Dataset entries:
____

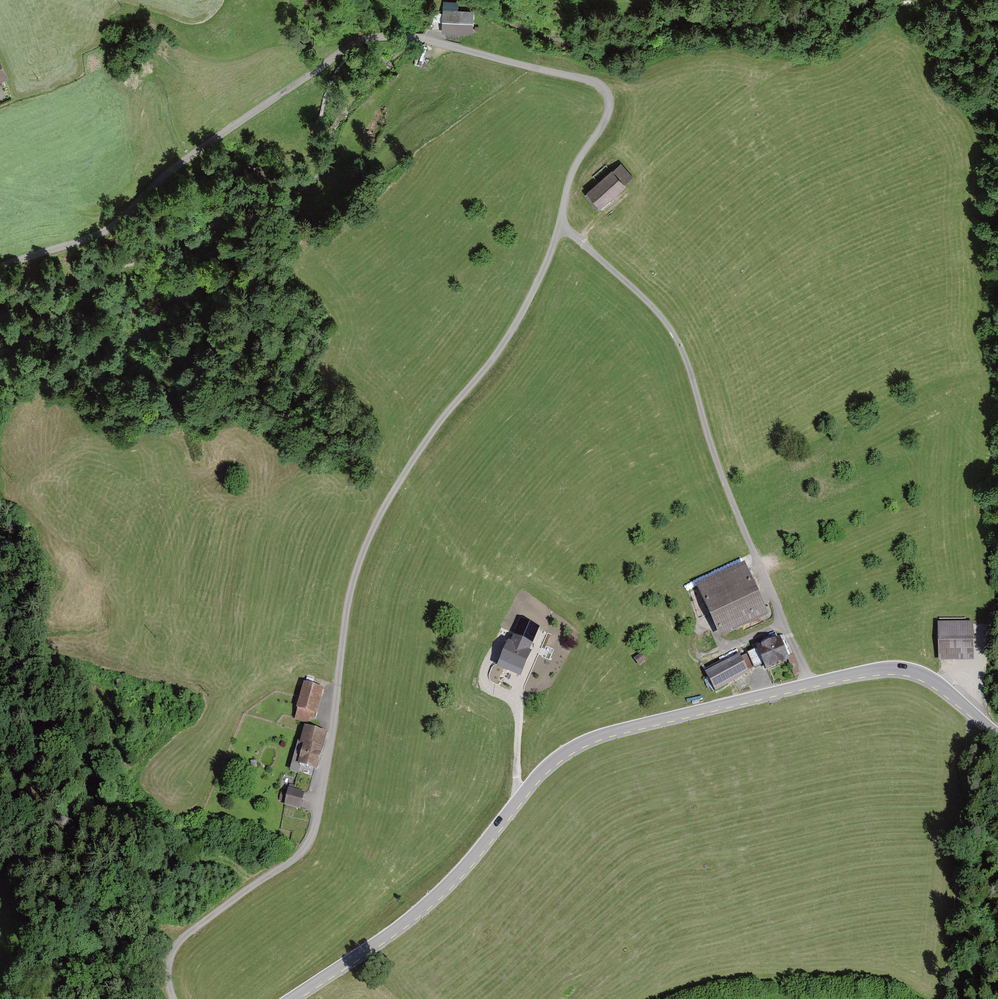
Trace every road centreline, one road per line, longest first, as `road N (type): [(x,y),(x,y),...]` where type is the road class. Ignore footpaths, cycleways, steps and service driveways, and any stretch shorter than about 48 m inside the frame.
road 1 (residential): [(173,998),(168,969),(180,941),(295,858),(312,836),(361,558),(431,434),(516,323),(560,224)]
road 2 (residential): [(560,224),(573,171),(608,114),(601,86),(423,38),(381,37),(338,54),(180,163),(109,228),(0,267)]
road 3 (tertiary): [(813,683),(608,732),(565,752),(441,891),(291,998)]
road 4 (residential): [(813,683),(738,518),(677,339),(560,224)]
road 5 (track): [(969,712),(965,769),(939,860),(943,998)]
road 6 (track): [(923,998),(876,983),(810,981),(671,998)]
road 7 (tertiary): [(997,735),(915,673),(881,670),(813,683)]

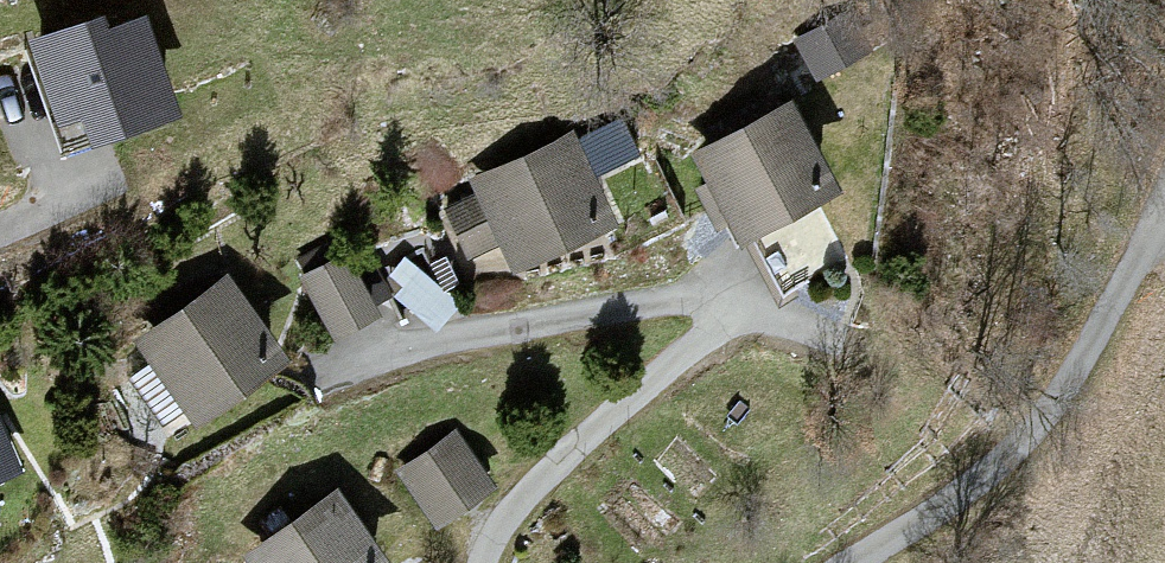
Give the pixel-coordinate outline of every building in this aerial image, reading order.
[(100,23),(36,45),(60,115),(85,106),(98,143),(176,116),(144,24),(105,37),(100,23)] [(781,94),(693,141),(712,177),(703,182),(718,211),(731,205),(737,217),(745,213),(779,276),(837,247),(804,183),(823,173),(781,94)] [(481,188),(449,203),(468,246),(498,233),(507,253),(603,209),(567,130),(474,173),(481,188)] [(341,252),(303,273),(330,324),(368,303),(341,252)] [(222,271),(135,334),(187,406),(275,343),(222,271)] [(453,419),(390,460),(425,512),(488,470),(453,419)] [(10,462),(0,440),(0,466),(10,462)] [(244,547),(255,562),(374,562),(382,557),(334,487),(244,547)]
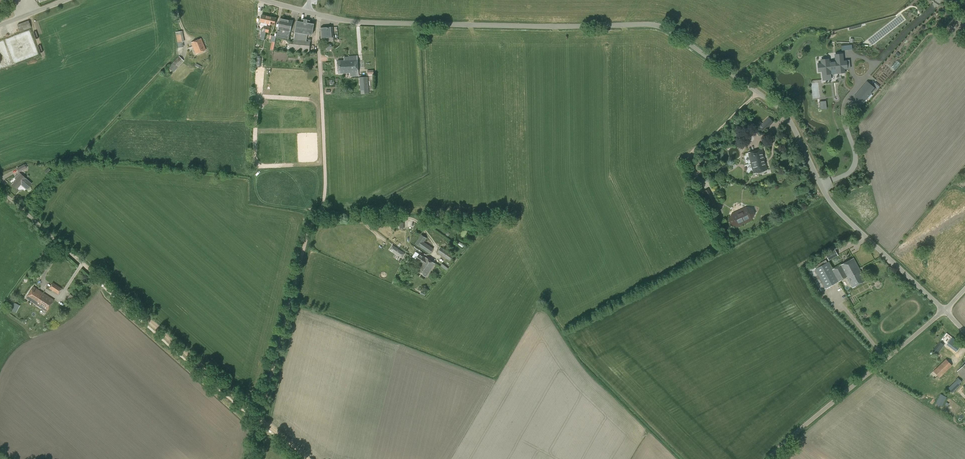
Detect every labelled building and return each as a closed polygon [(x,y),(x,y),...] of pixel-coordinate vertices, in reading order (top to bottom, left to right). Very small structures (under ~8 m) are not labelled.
[(268,24),(269,16),(262,15),(260,22),(268,24)] [(269,16),(268,24),(275,25),(276,18),(269,16)] [(293,20),(280,18),(276,37),(289,40),(293,20)] [(20,32),(31,28),(28,20),(17,25),(20,32)] [(295,32),(294,40),(293,40),(293,42),(290,42),(289,50),(310,52),(311,42),(308,41),(306,41),(307,34),(312,35),(314,24),(307,23),(304,22),(297,21),(295,32)] [(270,27),(264,26),(263,31),(261,31),(260,34),(262,35),(262,36),(265,37),(266,33),(268,33),(270,27)] [(320,28),(321,42),(333,41),(332,27),(320,28)] [(183,47),(183,42),(184,42),(182,31),(175,32),(177,43),(178,48),(183,47)] [(201,38),(191,43),(196,54),(206,50),(201,38)] [(324,47),(328,51),(333,46),(329,42),(324,47)] [(173,72),(184,61),(179,56),(168,68),(173,72)] [(350,56),(350,57),(350,60),(349,61),(350,69),(351,69),(352,73),(353,73),(353,77),(359,76),(357,56),(350,56)] [(834,71),(834,74),(841,74),(841,71),(844,71),(844,63),(841,63),(841,56),(834,56),(834,62),(827,62),(827,60),(819,60),(819,63),(816,63),(816,71),(819,71),(819,74),(827,74),(827,71),(834,71)] [(350,60),(350,57),(344,57),(344,60),(337,61),(338,74),(350,73),(350,77),(353,77),(353,73),(352,73),(351,69),(350,69),(349,61),(350,60)] [(878,80),(882,75),(877,71),(873,76),(878,80)] [(368,77),(354,78),(355,91),(361,90),(361,94),(369,93),(368,77)] [(867,82),(854,97),(862,104),(875,89),(867,82)] [(759,121),(756,124),(758,127),(763,133),(774,122),(769,117),(762,123),(759,121)] [(748,152),(751,163),(753,173),(767,170),(762,149),(748,152)] [(25,164),(16,168),(18,172),(26,168),(27,167),(25,164)] [(32,184),(20,173),(15,178),(16,179),(12,184),(17,189),(21,185),(26,189),(32,184)] [(717,206),(708,189),(702,192),(711,209),(717,206)] [(738,227),(752,220),(755,214),(752,209),(746,207),(731,214),(728,220),(731,225),(738,227)] [(415,243),(430,254),(434,248),(424,242),(427,238),(421,234),(415,243)] [(393,246),(393,245),(390,250),(402,258),(405,254),(400,250),(400,251),(393,246)] [(453,256),(441,247),(437,252),(450,261),(453,256)] [(829,261),(838,256),(835,250),(825,255),(829,261)] [(431,265),(433,266),(435,263),(426,257),(425,258),(419,254),(415,259),(421,263),(425,266),(426,265),(428,266),(429,264),(430,265),(430,264),(431,264),(431,265)] [(846,275),(859,268),(853,258),(841,265),(846,275)] [(848,279),(846,275),(841,265),(832,270),(828,262),(815,269),(826,289),(847,277),(848,280),(848,279)] [(425,266),(421,263),(417,270),(426,277),(433,266),(431,265),(431,264),(430,264),(430,265),(429,264),(428,266),(426,265),(425,266)] [(440,267),(446,272),(449,268),(442,264),(440,267)] [(859,268),(846,275),(848,279),(848,280),(852,288),(866,281),(859,268)] [(58,294),(62,288),(53,282),(49,288),(58,294)] [(46,312),(54,300),(33,286),(26,298),(46,312)] [(14,302),(10,310),(15,312),(19,305),(14,302)] [(947,348),(954,354),(961,345),(946,333),(933,350),(937,354),(945,344),(948,347),(947,348)] [(939,378),(952,366),(946,359),(933,371),(939,378)] [(955,379),(956,380),(948,389),(952,393),(960,385),(959,384),(962,382),(957,377),(955,379)] [(940,394),(935,403),(942,407),(947,397),(940,394)]
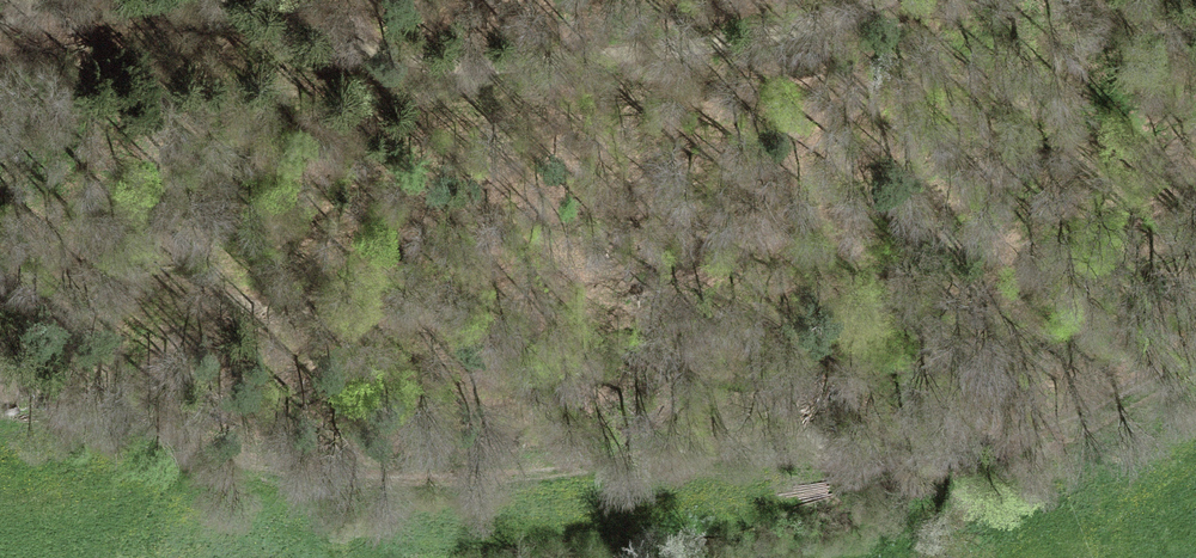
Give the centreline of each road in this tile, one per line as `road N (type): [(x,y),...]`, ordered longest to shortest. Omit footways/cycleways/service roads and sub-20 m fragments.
road 1 (track): [(1195,354),(1082,408),(880,464),(795,440),(571,472),(377,484),(228,457),(126,417),(31,424),(0,435)]
road 2 (track): [(206,0),(409,67),(496,69),(745,41),(894,0)]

____

• **Task objective**
Begin with the line that contains "Give the centreline" and end with the last line of the data. Repeat those two lines and all between them exactly.

• **Result for this exercise**
Give the centreline of each road in this tile, one per line as `road N (type): [(x,y),...]`, ordered longest to shortest. Omit footways/cycleways/service roads and sub-20 m fragments.
road 1 (track): [(1195,354),(1082,408),(880,464),(795,440),(571,472),(377,484),(228,457),(126,417),(31,424),(0,435)]
road 2 (track): [(206,0),(409,67),(496,69),(745,41),(894,0)]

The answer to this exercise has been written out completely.